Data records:
*** Block opens ***

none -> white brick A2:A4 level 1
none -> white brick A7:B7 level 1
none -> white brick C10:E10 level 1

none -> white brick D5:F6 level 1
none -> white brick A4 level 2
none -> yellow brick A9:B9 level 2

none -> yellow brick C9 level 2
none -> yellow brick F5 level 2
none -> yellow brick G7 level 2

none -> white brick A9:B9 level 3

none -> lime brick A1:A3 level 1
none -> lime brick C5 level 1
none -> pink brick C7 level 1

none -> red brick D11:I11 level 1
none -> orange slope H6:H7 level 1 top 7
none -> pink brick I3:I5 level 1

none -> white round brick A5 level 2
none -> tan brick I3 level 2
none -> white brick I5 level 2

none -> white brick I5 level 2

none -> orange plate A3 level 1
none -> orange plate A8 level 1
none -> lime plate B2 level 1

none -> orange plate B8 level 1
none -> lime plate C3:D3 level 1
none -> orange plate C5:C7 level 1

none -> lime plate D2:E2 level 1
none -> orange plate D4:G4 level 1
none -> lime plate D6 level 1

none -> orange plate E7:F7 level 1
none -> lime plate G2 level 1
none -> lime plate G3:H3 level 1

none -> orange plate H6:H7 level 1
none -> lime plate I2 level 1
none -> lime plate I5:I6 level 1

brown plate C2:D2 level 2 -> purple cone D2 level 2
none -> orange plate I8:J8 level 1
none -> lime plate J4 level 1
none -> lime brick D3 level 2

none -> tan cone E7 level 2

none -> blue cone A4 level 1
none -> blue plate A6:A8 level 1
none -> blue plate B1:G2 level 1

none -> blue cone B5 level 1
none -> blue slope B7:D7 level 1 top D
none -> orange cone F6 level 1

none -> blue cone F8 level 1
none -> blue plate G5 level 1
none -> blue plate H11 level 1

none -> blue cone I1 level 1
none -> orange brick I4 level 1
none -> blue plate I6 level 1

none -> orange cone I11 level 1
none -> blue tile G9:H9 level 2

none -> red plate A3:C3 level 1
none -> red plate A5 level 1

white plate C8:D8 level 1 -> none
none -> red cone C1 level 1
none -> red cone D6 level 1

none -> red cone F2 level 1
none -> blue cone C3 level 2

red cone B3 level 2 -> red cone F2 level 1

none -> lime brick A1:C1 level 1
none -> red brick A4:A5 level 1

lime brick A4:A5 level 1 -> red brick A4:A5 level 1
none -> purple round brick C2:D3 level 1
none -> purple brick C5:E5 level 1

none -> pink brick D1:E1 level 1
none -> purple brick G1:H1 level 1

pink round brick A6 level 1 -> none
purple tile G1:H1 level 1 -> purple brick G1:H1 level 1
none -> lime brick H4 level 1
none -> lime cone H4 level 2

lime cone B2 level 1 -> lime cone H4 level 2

*** Block closes ***

Every line above should be output exactly as it stands.

SOLUTION TO THIS PROBLEM:
none -> white brick A2:A4 level 1
none -> white brick A7:B7 level 1
none -> white brick C10:E10 level 1

none -> white brick D5:F6 level 1
none -> white brick A4 level 2
none -> yellow brick A9:B9 level 2

none -> yellow brick C9 level 2
none -> yellow brick F5 level 2
none -> yellow brick G7 level 2

none -> white brick A9:B9 level 3

none -> lime brick A1:A3 level 1
none -> lime brick C5 level 1
none -> pink brick C7 level 1

none -> red brick D11:I11 level 1
none -> orange slope H6:H7 level 1 top 7
none -> pink brick I3:I5 level 1

none -> white round brick A5 level 2
none -> tan brick I3 level 2
none -> white brick I5 level 2

none -> white brick I5 level 2

none -> orange plate A3 level 1
none -> orange plate A8 level 1
none -> lime plate B2 level 1

none -> orange plate B8 level 1
none -> lime plate C3:D3 level 1
none -> orange plate C5:C7 level 1

none -> lime plate D2:E2 level 1
none -> orange plate D4:G4 level 1
none -> lime plate D6 level 1

none -> orange plate E7:F7 level 1
none -> lime plate G2 level 1
none -> lime plate G3:H3 level 1

none -> orange plate H6:H7 level 1
none -> lime plate I2 level 1
none -> lime plate I5:I6 level 1

brown plate C2:D2 level 2 -> purple cone D2 level 2
none -> orange plate I8:J8 level 1
none -> lime plate J4 level 1
none -> lime brick D3 level 2

none -> tan cone E7 level 2

none -> blue cone A4 level 1
none -> blue plate A6:A8 level 1
none -> blue plate B1:G2 level 1

none -> blue cone B5 level 1
none -> blue slope B7:D7 level 1 top D
none -> orange cone F6 level 1

none -> blue cone F8 level 1
none -> blue plate G5 level 1
none -> blue plate H11 level 1

none -> blue cone I1 level 1
none -> orange brick I4 level 1
none -> blue plate I6 level 1

none -> orange cone I11 level 1
none -> blue tile G9:H9 level 2

none -> red plate A3:C3 level 1
none -> red plate A5 level 1

white plate C8:D8 level 1 -> none
none -> red cone C1 level 1
none -> red cone D6 level 1

none -> red cone F2 level 1
none -> blue cone C3 level 2

red cone B3 level 2 -> red cone F2 level 1

none -> lime brick A1:C1 level 1
none -> red brick A4:A5 level 1

lime brick A4:A5 level 1 -> red brick A4:A5 level 1
none -> purple round brick C2:D3 level 1
none -> purple brick C5:E5 level 1

none -> pink brick D1:E1 level 1
none -> purple brick G1:H1 level 1

pink round brick A6 level 1 -> none
purple tile G1:H1 level 1 -> purple brick G1:H1 level 1
none -> lime brick H4 level 1
none -> lime cone H4 level 2

lime cone B2 level 1 -> lime cone H4 level 2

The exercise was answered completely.